Directions>
Please print exactly the lines running from the one that contains "double door: (345, 208) -> (441, 92), moved" to the end of the data, with both lines included.

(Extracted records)
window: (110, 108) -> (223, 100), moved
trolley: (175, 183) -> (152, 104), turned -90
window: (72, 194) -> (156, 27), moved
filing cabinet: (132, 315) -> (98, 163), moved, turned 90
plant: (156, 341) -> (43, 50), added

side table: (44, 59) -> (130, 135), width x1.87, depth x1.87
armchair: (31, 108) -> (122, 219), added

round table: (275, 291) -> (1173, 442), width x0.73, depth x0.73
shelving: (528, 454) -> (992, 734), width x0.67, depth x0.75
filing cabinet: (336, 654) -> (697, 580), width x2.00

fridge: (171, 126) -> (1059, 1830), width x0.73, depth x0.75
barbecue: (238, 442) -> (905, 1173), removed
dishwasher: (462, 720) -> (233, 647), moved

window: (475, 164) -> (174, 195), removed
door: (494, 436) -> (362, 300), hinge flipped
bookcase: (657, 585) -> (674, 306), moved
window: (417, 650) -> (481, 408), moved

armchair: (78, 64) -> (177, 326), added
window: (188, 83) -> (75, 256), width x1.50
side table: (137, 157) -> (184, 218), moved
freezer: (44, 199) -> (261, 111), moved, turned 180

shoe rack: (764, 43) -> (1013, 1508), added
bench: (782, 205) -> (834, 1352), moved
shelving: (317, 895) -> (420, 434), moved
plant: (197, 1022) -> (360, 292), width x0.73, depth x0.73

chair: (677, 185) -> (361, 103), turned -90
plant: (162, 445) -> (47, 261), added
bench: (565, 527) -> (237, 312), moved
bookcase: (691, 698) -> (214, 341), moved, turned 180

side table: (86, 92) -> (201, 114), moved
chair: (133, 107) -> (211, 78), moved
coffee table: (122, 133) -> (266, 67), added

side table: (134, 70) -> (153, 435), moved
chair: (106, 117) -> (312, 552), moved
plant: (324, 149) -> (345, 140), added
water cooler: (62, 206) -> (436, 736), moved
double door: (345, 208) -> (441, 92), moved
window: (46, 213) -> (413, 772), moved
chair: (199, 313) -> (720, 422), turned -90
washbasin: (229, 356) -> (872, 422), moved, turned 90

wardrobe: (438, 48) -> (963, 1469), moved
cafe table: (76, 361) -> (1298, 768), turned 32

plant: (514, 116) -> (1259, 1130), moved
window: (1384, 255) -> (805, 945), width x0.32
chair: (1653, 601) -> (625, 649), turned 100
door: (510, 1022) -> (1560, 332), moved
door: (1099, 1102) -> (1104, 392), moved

Result of the exercise>
double door: (345, 208) -> (441, 92), moved
window: (46, 213) -> (413, 772), moved
chair: (199, 313) -> (720, 422), turned -90
washbasin: (229, 356) -> (872, 422), moved, turned 90

wardrobe: (438, 48) -> (963, 1469), moved
cafe table: (76, 361) -> (1298, 768), turned 32

plant: (514, 116) -> (1259, 1130), moved
window: (1384, 255) -> (805, 945), width x0.32
chair: (1653, 601) -> (625, 649), turned 100
door: (510, 1022) -> (1560, 332), moved
door: (1099, 1102) -> (1104, 392), moved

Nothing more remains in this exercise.